__Action item__.
Beginning with the line containing "(422, 348) = (401, 193): none", give every line again exactly as it is, ending with the last line of the entries.

__Saved entries__.

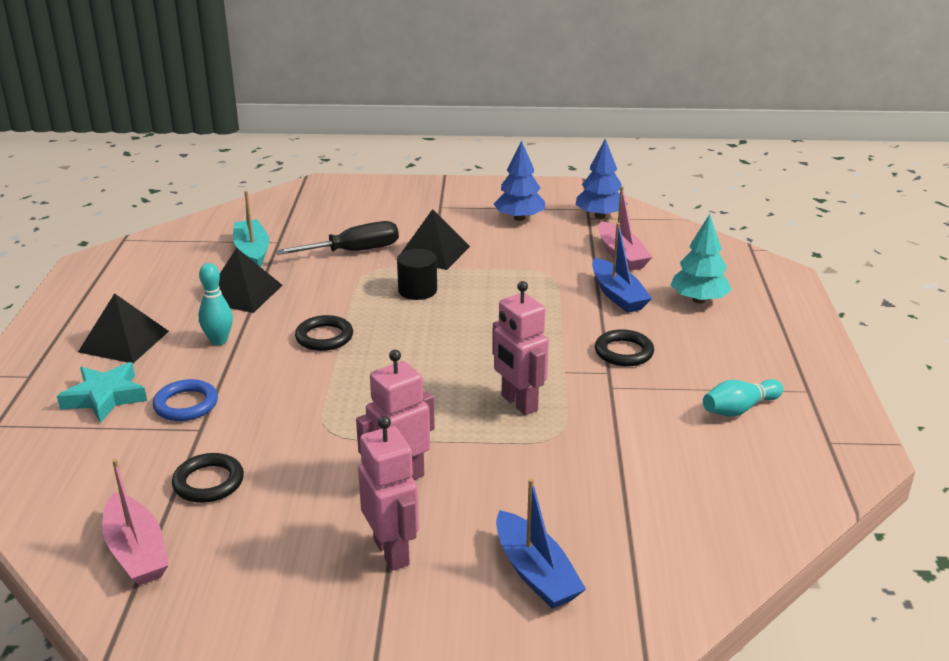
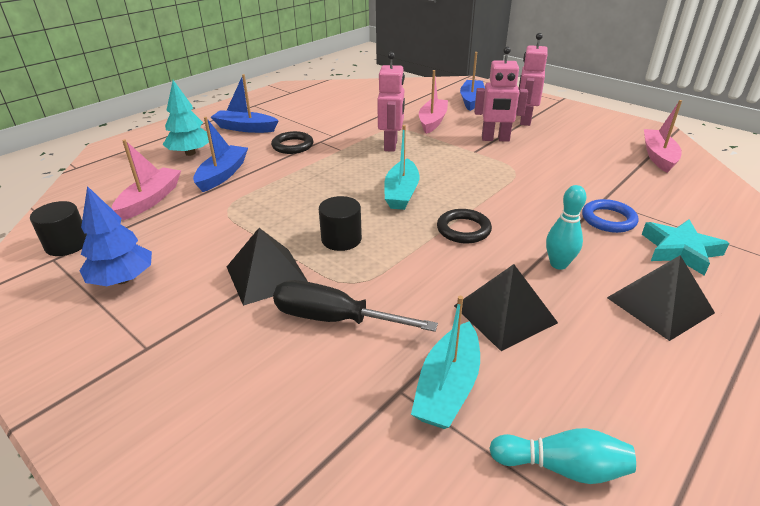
camera: 140 degrees left, 5 degrees up
(208, 482) = (607, 171): black ring -> none
(422, 348) = (401, 193): none -> turquoise boat
(527, 476) = (432, 121): none -> pink boat
(600, 216) = (67, 244): blue tree -> black cylinder
(725, 351) = (245, 128): none -> blue boat
(739, 409) = (297, 110): turquoise bowling pin -> turquoise bowling pin (562, 467)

__Exercise response__.
(422, 348) = (401, 193): none -> turquoise boat
(527, 476) = (432, 121): none -> pink boat
(600, 216) = (67, 244): blue tree -> black cylinder
(725, 351) = (245, 128): none -> blue boat
(739, 409) = (297, 110): turquoise bowling pin -> turquoise bowling pin (562, 467)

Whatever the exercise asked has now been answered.